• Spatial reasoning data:

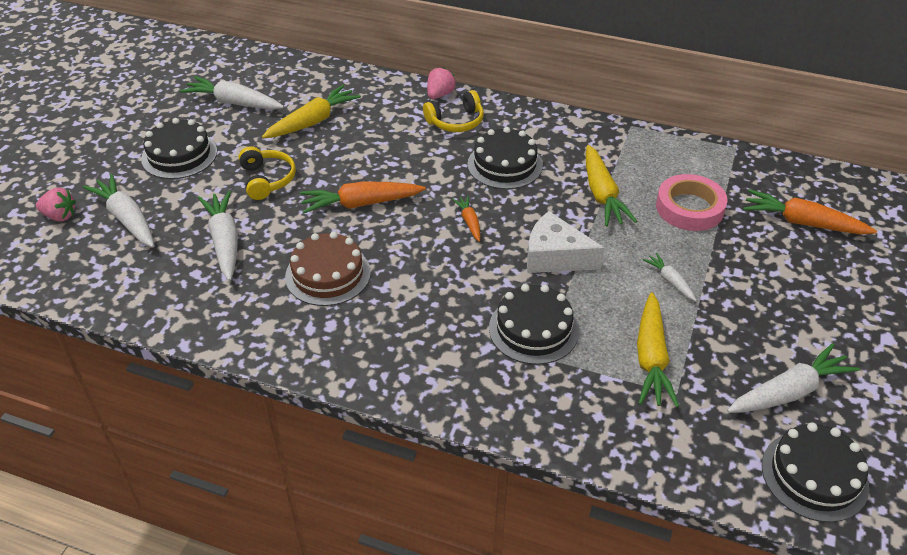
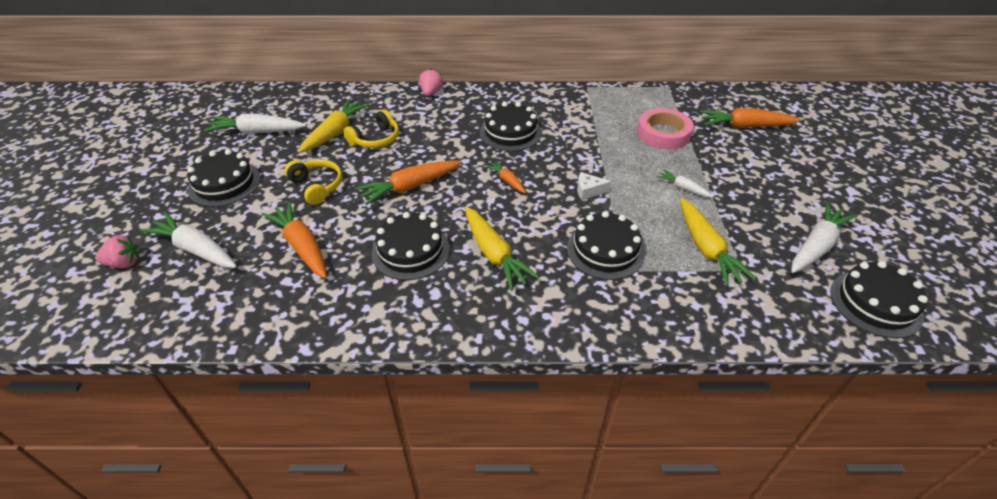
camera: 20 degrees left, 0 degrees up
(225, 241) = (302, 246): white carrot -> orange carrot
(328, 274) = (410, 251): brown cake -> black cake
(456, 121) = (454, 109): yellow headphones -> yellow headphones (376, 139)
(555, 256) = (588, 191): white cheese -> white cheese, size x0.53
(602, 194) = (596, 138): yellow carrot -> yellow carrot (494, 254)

==

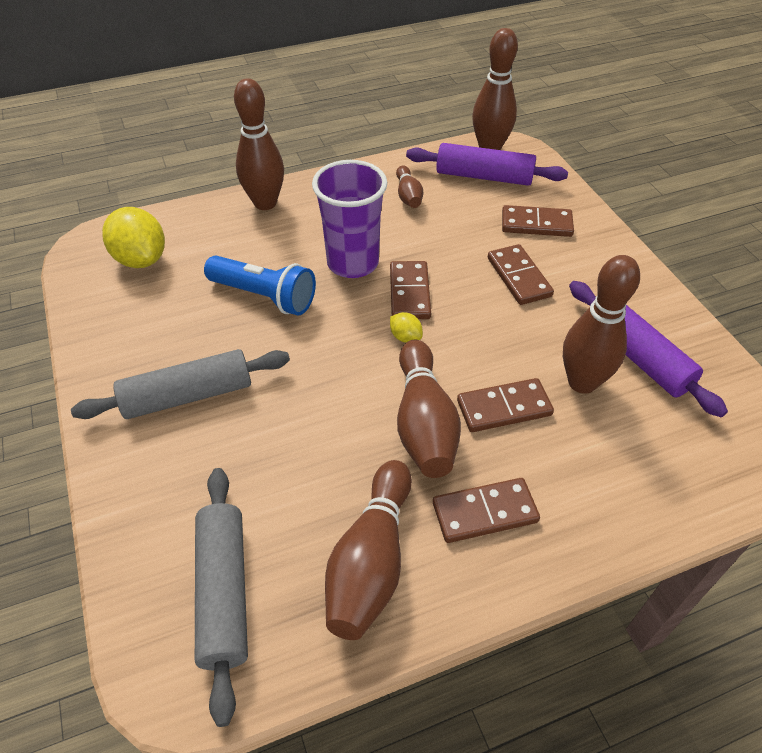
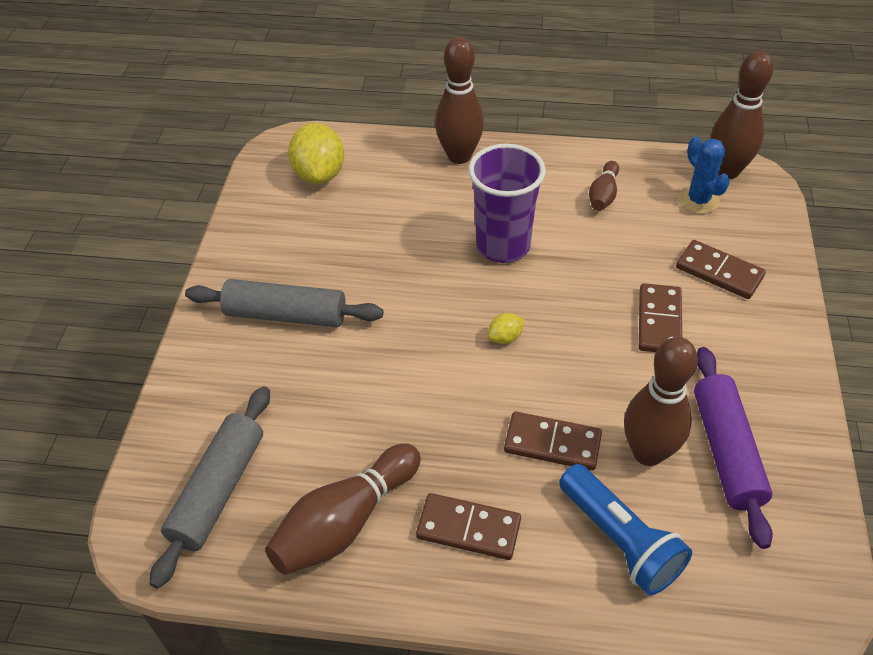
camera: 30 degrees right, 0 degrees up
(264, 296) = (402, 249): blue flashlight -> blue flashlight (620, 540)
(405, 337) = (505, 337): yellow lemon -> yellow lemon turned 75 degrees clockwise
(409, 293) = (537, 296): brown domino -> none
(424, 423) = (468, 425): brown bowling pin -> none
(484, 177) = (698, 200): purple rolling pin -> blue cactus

--

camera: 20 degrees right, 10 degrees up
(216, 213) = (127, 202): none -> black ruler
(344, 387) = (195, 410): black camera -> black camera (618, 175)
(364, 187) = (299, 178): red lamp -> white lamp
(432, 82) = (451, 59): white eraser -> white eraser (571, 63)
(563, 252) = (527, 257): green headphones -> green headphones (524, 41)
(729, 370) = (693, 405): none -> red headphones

• Work request: Above are the records; print exactly the lines from the line with "(432, 82) = (451, 59): white" to the line with "(729, 370) = (693, 405): none", including both, and nothing else.

• Exercise answer:
(432, 82) = (451, 59): white eraser -> white eraser (571, 63)
(563, 252) = (527, 257): green headphones -> green headphones (524, 41)
(729, 370) = (693, 405): none -> red headphones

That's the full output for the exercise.